→ YOUR GOAL
Your output should be exactly the lines from the one containing "red cup: 1 -> 2" through the final line of the following data, please, with no pictures.

→ INFORMATION
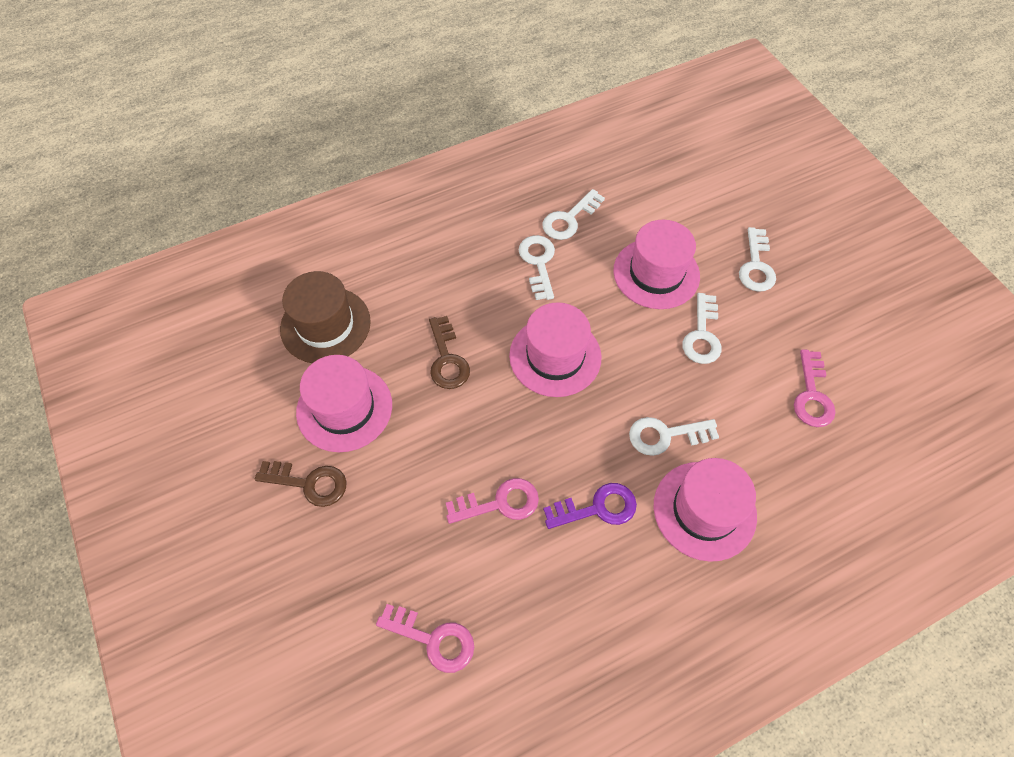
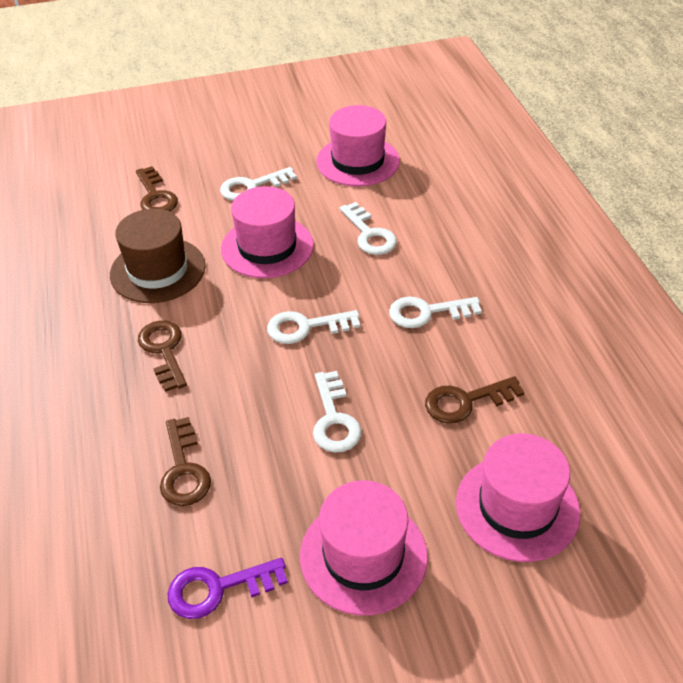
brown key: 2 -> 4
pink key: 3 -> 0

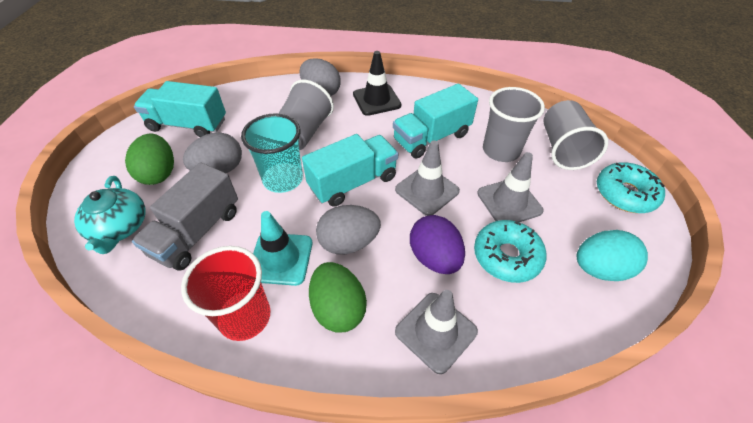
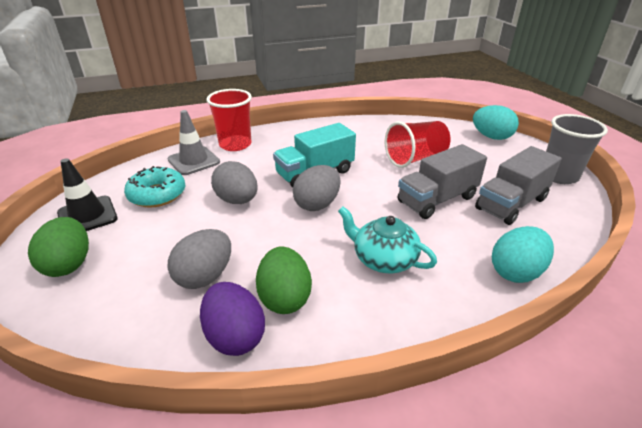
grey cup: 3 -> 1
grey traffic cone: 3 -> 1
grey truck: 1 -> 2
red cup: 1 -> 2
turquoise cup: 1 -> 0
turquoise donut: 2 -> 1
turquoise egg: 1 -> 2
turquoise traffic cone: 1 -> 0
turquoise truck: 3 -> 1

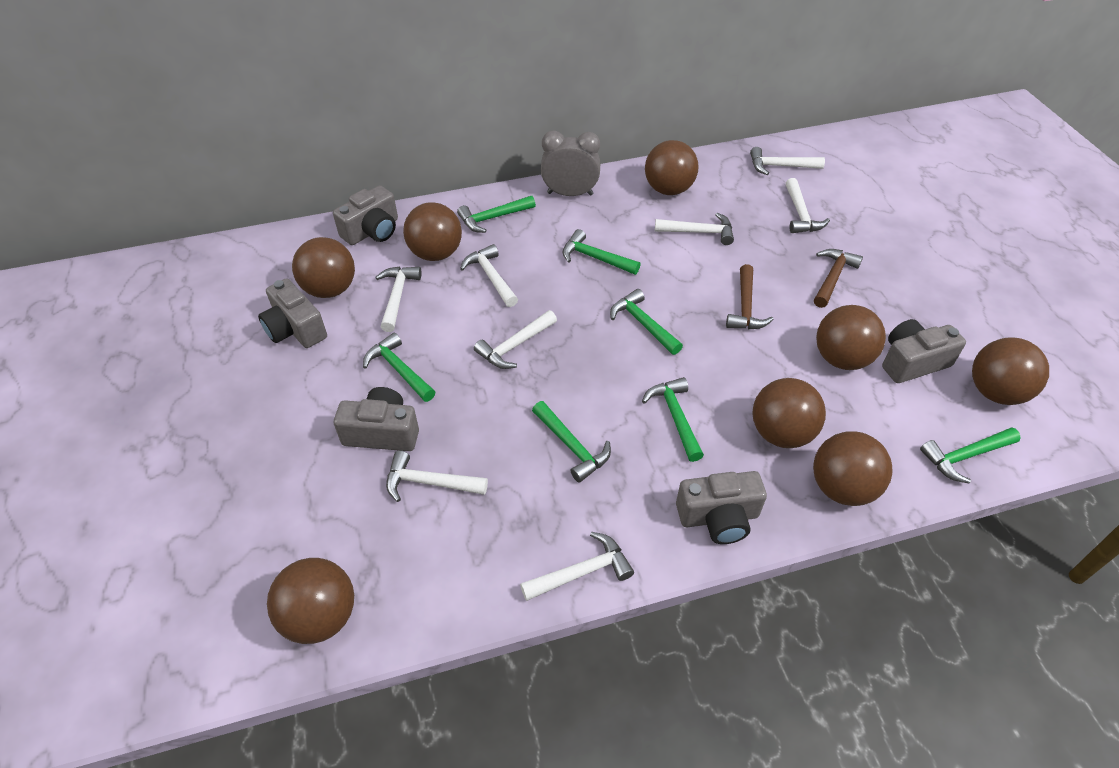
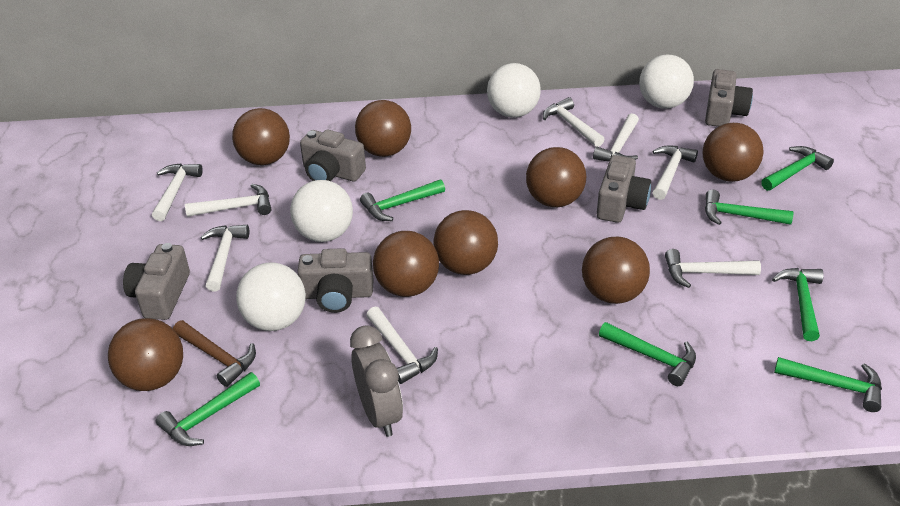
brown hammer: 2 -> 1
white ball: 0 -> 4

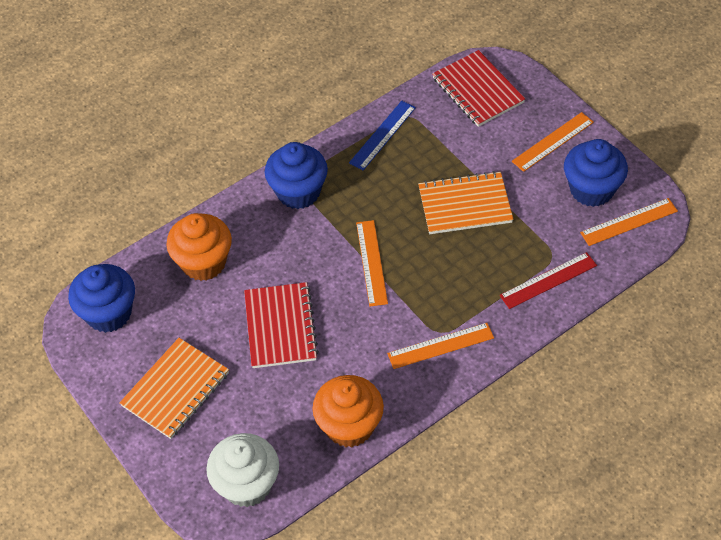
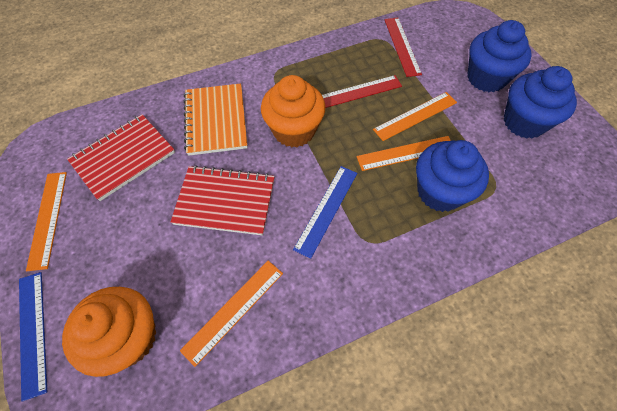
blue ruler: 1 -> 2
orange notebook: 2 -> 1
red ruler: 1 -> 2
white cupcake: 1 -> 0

→ ANSWER SECTION
red cup: 1 -> 2
turquoise cup: 1 -> 0
turquoise donut: 2 -> 1
turquoise egg: 1 -> 2
turquoise traffic cone: 1 -> 0
turquoise truck: 3 -> 1

brown hammer: 2 -> 1
white ball: 0 -> 4

blue ruler: 1 -> 2
orange notebook: 2 -> 1
red ruler: 1 -> 2
white cupcake: 1 -> 0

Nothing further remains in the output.